**PROVIDED DATA**
· · · · ·

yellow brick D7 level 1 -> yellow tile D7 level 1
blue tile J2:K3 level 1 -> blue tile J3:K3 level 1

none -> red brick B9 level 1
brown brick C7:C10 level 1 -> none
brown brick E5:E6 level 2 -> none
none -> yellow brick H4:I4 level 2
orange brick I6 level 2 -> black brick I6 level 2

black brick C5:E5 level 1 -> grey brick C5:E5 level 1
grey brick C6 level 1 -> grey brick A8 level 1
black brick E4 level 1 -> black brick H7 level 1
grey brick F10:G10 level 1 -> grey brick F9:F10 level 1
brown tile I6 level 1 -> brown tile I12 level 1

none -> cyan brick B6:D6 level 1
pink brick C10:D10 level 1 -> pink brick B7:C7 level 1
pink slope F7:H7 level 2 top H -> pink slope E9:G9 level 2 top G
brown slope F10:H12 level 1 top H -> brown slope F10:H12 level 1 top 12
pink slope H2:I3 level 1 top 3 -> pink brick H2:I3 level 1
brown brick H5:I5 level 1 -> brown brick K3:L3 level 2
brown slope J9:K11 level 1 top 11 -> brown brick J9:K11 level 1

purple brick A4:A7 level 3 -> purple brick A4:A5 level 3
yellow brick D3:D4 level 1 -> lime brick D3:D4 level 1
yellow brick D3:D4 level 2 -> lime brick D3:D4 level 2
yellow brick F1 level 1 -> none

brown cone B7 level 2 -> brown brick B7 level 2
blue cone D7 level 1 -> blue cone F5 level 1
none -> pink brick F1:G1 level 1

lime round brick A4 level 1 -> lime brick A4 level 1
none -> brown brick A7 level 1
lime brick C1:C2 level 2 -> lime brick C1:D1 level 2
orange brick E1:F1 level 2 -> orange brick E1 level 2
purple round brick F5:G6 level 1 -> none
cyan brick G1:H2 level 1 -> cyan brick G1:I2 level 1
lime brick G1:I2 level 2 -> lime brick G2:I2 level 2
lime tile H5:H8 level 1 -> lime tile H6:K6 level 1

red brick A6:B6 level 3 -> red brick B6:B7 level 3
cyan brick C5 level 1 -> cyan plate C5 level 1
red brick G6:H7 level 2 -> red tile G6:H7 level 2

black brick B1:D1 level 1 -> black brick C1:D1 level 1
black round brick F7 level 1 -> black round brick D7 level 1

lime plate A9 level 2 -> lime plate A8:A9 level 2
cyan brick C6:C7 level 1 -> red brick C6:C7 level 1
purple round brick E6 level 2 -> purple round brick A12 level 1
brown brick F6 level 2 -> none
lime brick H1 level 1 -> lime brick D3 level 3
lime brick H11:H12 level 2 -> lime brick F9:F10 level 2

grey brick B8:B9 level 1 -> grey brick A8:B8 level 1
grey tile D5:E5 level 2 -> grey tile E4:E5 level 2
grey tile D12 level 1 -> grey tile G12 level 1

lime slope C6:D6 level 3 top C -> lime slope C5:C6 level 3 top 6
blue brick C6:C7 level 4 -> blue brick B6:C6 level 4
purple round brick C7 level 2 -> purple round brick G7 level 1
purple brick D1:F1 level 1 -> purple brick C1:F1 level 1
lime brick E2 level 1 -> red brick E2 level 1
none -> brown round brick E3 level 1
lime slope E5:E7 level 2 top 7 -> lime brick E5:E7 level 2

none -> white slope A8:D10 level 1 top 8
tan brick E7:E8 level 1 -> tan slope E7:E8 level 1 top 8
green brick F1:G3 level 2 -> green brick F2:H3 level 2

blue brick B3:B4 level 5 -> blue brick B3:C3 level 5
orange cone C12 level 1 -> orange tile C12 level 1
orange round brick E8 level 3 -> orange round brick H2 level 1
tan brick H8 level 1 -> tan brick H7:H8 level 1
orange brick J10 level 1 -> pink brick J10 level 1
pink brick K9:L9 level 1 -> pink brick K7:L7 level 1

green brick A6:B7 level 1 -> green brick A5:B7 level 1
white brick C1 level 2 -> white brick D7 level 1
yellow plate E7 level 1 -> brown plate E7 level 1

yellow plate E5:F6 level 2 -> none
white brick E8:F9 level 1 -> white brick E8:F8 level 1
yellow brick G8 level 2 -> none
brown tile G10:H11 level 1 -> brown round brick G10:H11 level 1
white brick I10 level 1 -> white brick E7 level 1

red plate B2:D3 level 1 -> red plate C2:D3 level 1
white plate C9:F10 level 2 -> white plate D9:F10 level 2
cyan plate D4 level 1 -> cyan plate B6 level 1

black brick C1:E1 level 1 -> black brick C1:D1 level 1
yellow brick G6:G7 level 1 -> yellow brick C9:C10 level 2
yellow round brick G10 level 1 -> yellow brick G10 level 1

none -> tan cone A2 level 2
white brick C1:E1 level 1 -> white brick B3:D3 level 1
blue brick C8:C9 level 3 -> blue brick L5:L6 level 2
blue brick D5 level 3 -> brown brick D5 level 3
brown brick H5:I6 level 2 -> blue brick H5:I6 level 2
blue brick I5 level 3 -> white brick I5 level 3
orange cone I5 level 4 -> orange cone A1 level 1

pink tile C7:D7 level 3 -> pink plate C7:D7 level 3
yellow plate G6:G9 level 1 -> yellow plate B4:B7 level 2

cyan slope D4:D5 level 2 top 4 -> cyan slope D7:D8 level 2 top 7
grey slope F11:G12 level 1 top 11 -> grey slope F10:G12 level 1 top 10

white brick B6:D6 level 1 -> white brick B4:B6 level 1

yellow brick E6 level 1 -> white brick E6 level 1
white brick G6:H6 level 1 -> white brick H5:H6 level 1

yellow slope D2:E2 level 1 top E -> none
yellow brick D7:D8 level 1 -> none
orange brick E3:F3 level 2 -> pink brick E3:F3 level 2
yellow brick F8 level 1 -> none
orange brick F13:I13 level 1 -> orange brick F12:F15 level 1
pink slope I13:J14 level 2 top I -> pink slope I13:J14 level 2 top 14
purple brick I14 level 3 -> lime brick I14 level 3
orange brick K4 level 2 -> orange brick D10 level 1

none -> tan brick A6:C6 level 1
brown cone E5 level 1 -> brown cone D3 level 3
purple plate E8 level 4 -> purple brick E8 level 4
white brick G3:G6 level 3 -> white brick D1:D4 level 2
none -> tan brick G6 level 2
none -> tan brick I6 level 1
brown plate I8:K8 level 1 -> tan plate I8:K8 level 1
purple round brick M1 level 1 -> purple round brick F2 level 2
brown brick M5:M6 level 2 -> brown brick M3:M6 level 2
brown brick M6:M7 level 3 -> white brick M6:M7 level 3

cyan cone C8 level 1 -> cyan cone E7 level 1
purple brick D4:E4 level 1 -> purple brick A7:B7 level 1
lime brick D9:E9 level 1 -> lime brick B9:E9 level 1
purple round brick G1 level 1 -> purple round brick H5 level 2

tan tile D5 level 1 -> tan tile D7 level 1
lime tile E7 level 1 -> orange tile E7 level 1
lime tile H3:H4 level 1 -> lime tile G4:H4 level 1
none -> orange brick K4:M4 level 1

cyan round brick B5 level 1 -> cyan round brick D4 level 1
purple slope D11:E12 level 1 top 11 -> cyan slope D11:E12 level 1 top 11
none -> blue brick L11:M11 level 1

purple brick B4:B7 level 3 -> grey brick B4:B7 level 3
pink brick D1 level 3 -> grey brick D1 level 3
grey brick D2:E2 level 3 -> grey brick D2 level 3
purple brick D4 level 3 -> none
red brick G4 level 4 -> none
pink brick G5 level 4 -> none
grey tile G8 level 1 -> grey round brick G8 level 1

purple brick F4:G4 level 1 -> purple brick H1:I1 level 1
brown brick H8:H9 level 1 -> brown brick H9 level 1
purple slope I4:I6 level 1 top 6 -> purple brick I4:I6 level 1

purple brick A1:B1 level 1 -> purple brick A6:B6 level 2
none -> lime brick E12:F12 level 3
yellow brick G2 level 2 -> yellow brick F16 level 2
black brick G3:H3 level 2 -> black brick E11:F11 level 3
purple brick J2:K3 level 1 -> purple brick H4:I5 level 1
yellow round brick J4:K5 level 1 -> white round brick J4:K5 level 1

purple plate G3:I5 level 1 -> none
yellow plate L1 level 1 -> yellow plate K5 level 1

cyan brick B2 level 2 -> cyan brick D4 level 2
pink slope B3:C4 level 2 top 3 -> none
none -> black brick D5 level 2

· · · · ·

**DESCRIPTION OF THE TASK**
The lines to extract from the data above begin with the line containing "yellow plate E7" and end with the line containing "brown brick H5:I6". Extract them exactly, including both.

**RESPONSE TO THE EXERCISE**
yellow plate E7 level 1 -> brown plate E7 level 1

yellow plate E5:F6 level 2 -> none
white brick E8:F9 level 1 -> white brick E8:F8 level 1
yellow brick G8 level 2 -> none
brown tile G10:H11 level 1 -> brown round brick G10:H11 level 1
white brick I10 level 1 -> white brick E7 level 1

red plate B2:D3 level 1 -> red plate C2:D3 level 1
white plate C9:F10 level 2 -> white plate D9:F10 level 2
cyan plate D4 level 1 -> cyan plate B6 level 1

black brick C1:E1 level 1 -> black brick C1:D1 level 1
yellow brick G6:G7 level 1 -> yellow brick C9:C10 level 2
yellow round brick G10 level 1 -> yellow brick G10 level 1

none -> tan cone A2 level 2
white brick C1:E1 level 1 -> white brick B3:D3 level 1
blue brick C8:C9 level 3 -> blue brick L5:L6 level 2
blue brick D5 level 3 -> brown brick D5 level 3
brown brick H5:I6 level 2 -> blue brick H5:I6 level 2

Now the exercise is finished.